[Dataset excerpts]
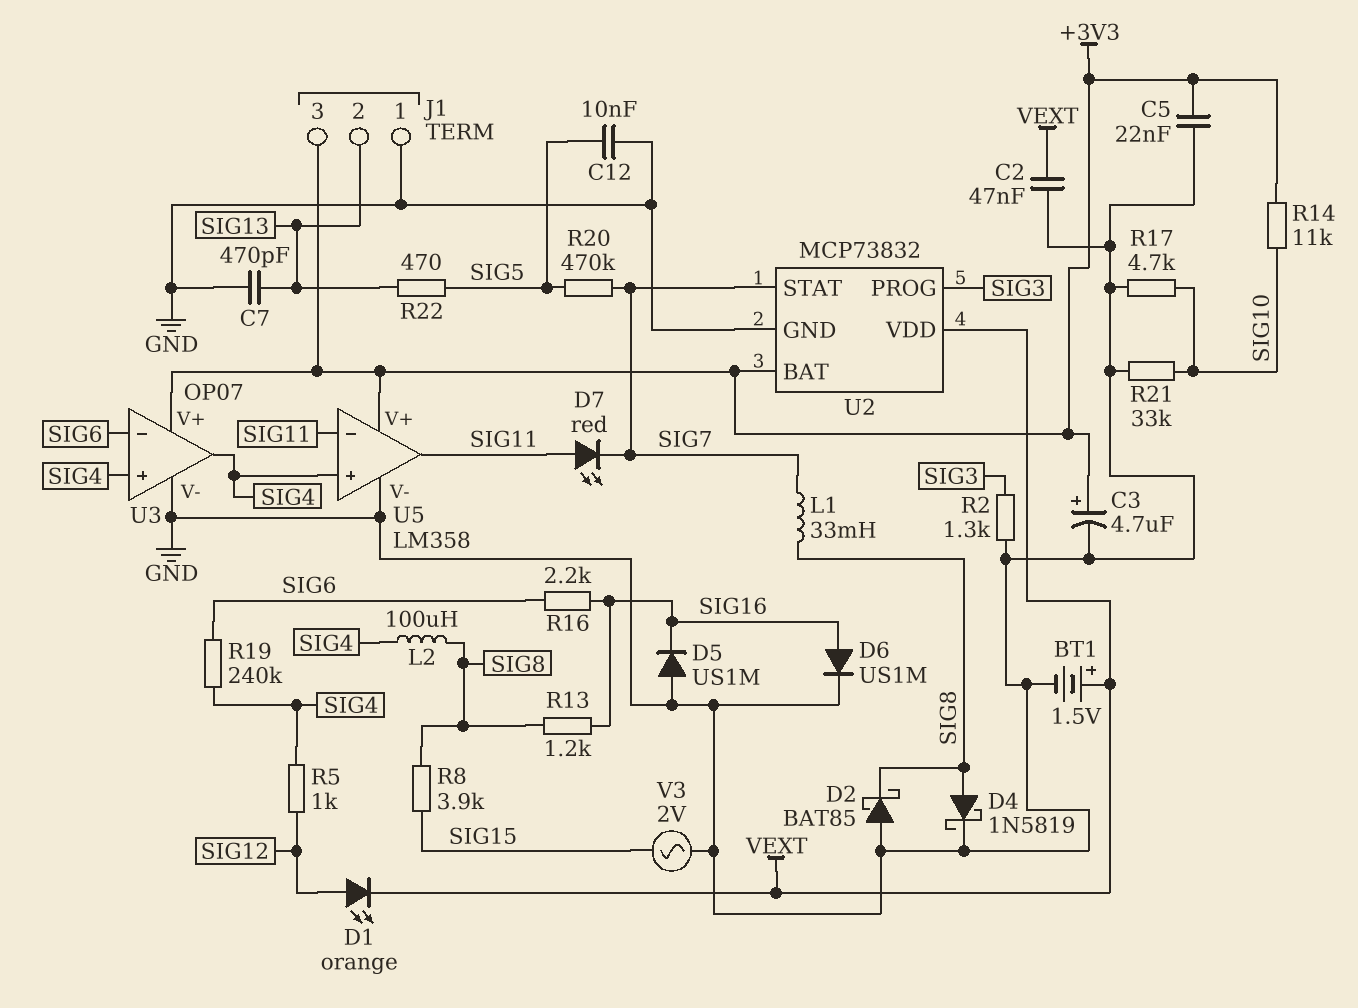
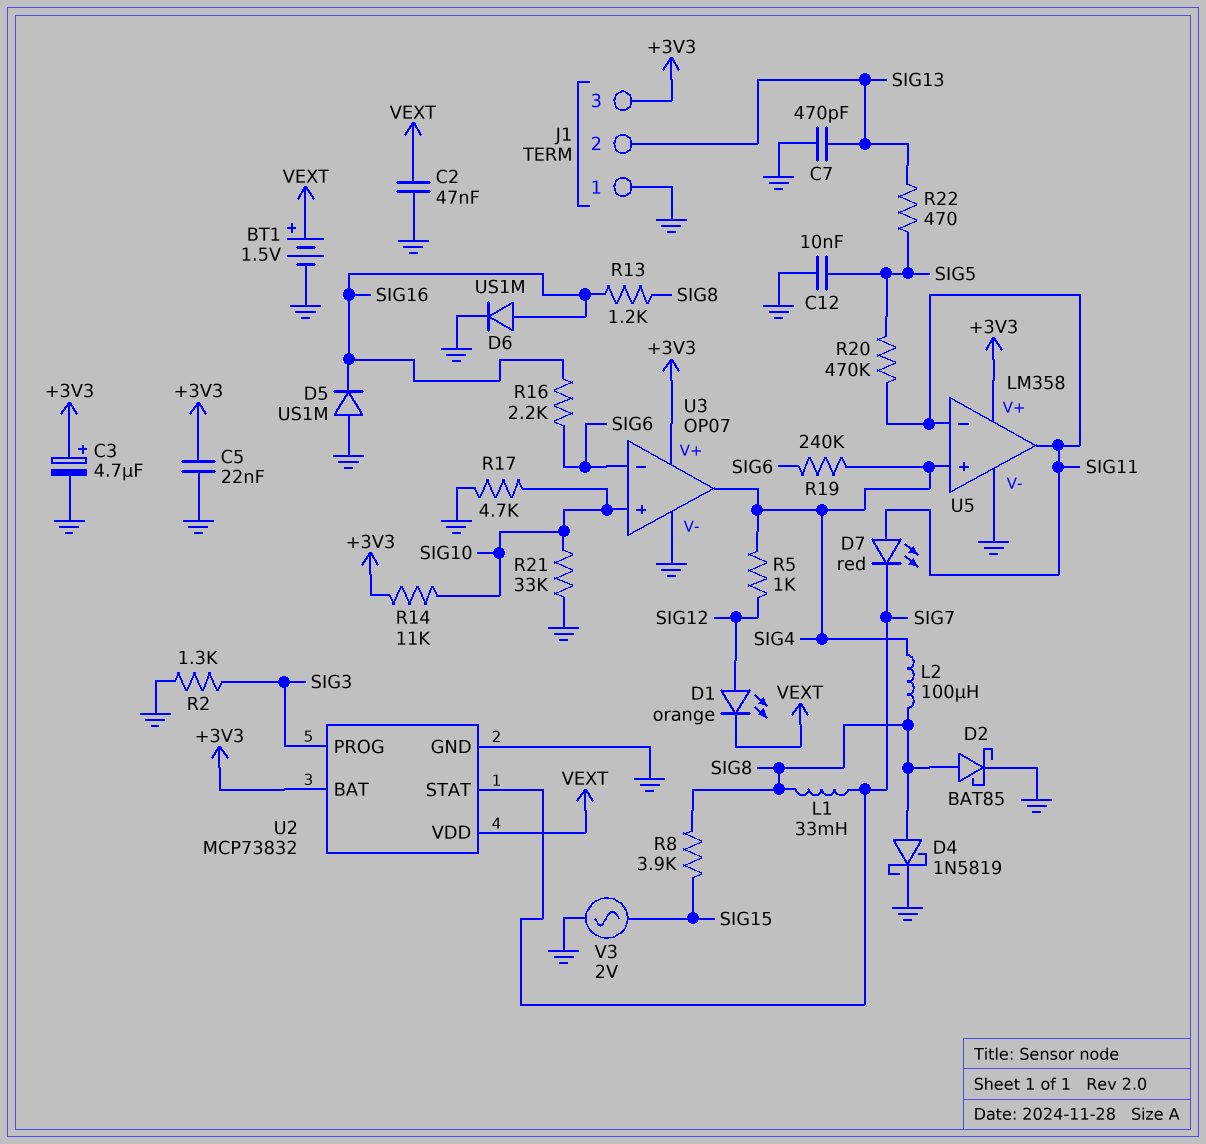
D2: schottky BAT85 (A GND, K SIG8) -> schottky BAT85 (A SIG8, K GND)
R20: 470k (SIG5, SIG7) -> 470k (SIG5, SIG11)
U3 pin in+: SIG4 -> SIG10

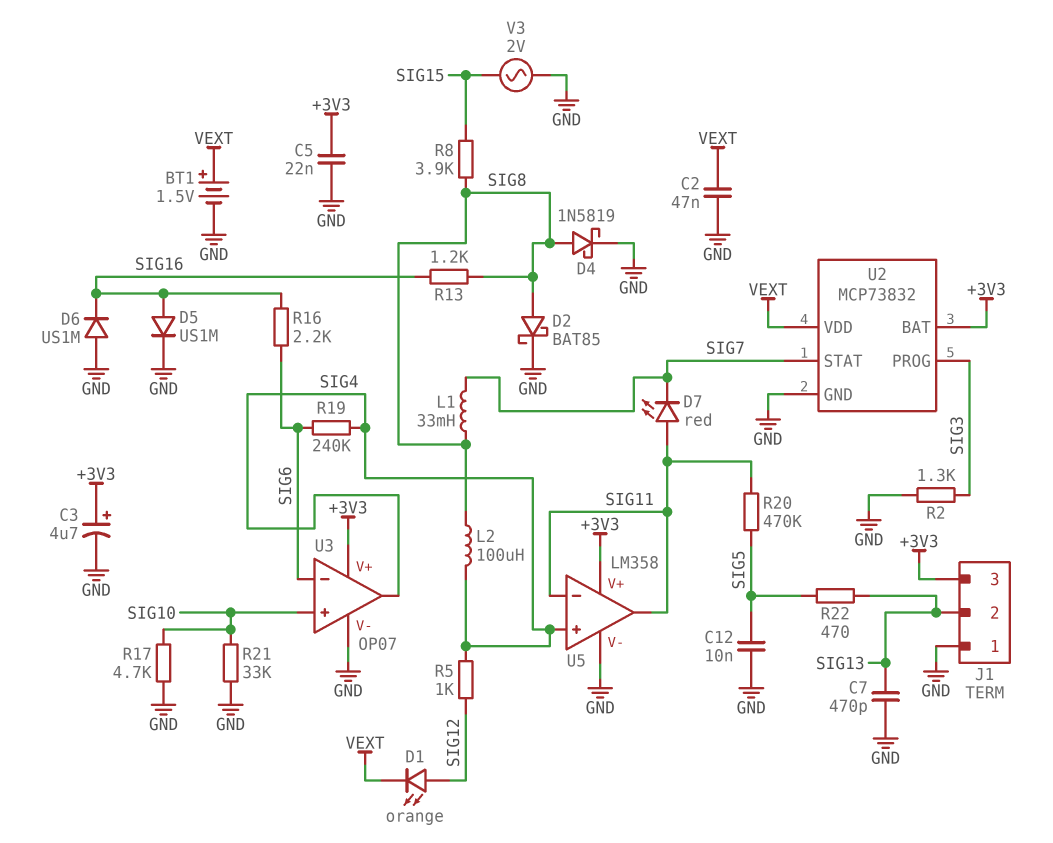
D5: diode US1M (A GND, K SIG16) -> diode US1M (A SIG16, K GND)
D6: diode US1M (A SIG16, K GND) -> diode US1M (A GND, K SIG16)
R14: 11k (+3V3, SIG10) -> none

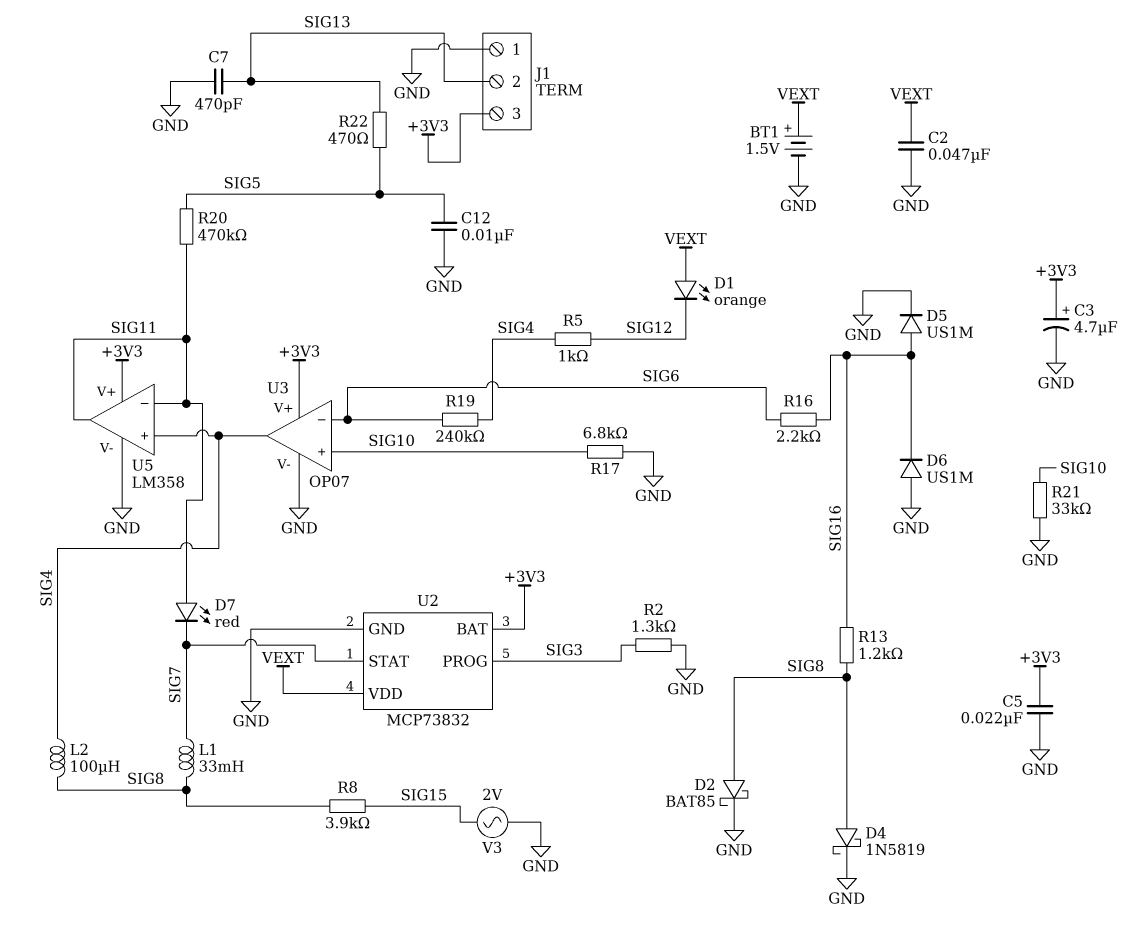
D1: LED orange (A SIG12, K VEXT) -> LED orange (A VEXT, K SIG12)
R17: 4.7k (GND, SIG10) -> 6.8k (GND, SIG10)

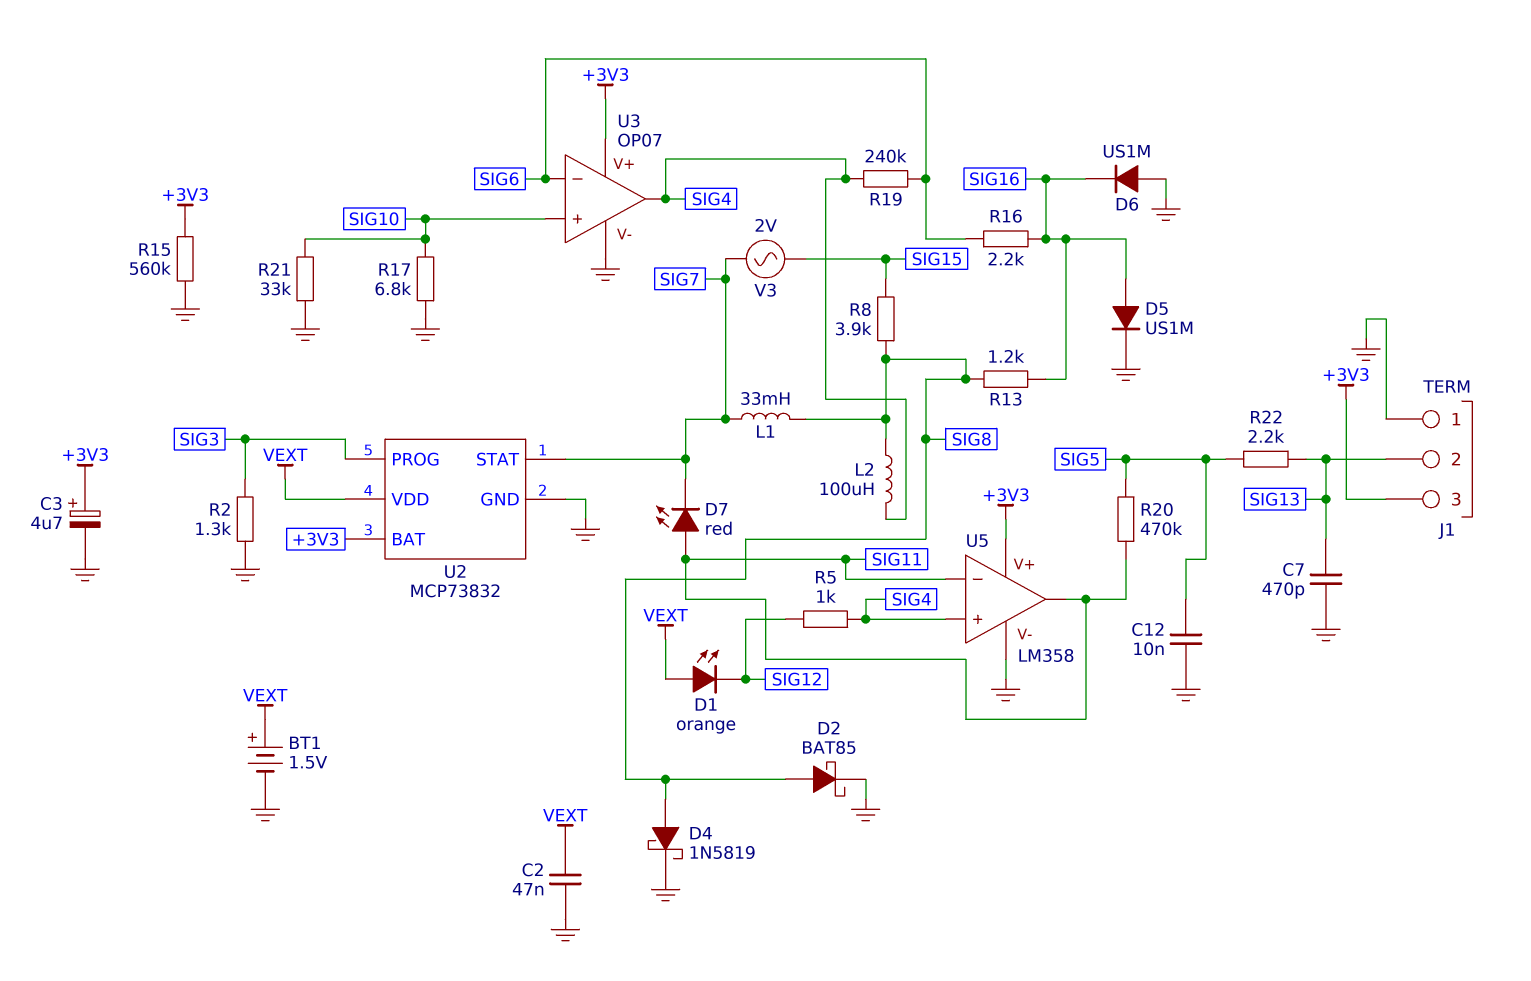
C5: 22nF (+3V3, GND) -> none
R15: none -> 560k (+3V3, GND)
R22: 470 (SIG5, SIG13) -> 2.2k (SIG5, SIG13)
V3: AC 2V (GND, SIG15) -> AC 2V (SIG7, SIG15)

* _WHAT YOU HAVE TO DO_: Output the data above exactly, excluding images.

* _EXERCISE RESULT_:
D2: schottky BAT85 (A GND, K SIG8) -> schottky BAT85 (A SIG8, K GND)
R20: 470k (SIG5, SIG7) -> 470k (SIG5, SIG11)
U3 pin in+: SIG4 -> SIG10

D5: diode US1M (A GND, K SIG16) -> diode US1M (A SIG16, K GND)
D6: diode US1M (A SIG16, K GND) -> diode US1M (A GND, K SIG16)
R14: 11k (+3V3, SIG10) -> none

D1: LED orange (A SIG12, K VEXT) -> LED orange (A VEXT, K SIG12)
R17: 4.7k (GND, SIG10) -> 6.8k (GND, SIG10)

C5: 22nF (+3V3, GND) -> none
R15: none -> 560k (+3V3, GND)
R22: 470 (SIG5, SIG13) -> 2.2k (SIG5, SIG13)
V3: AC 2V (GND, SIG15) -> AC 2V (SIG7, SIG15)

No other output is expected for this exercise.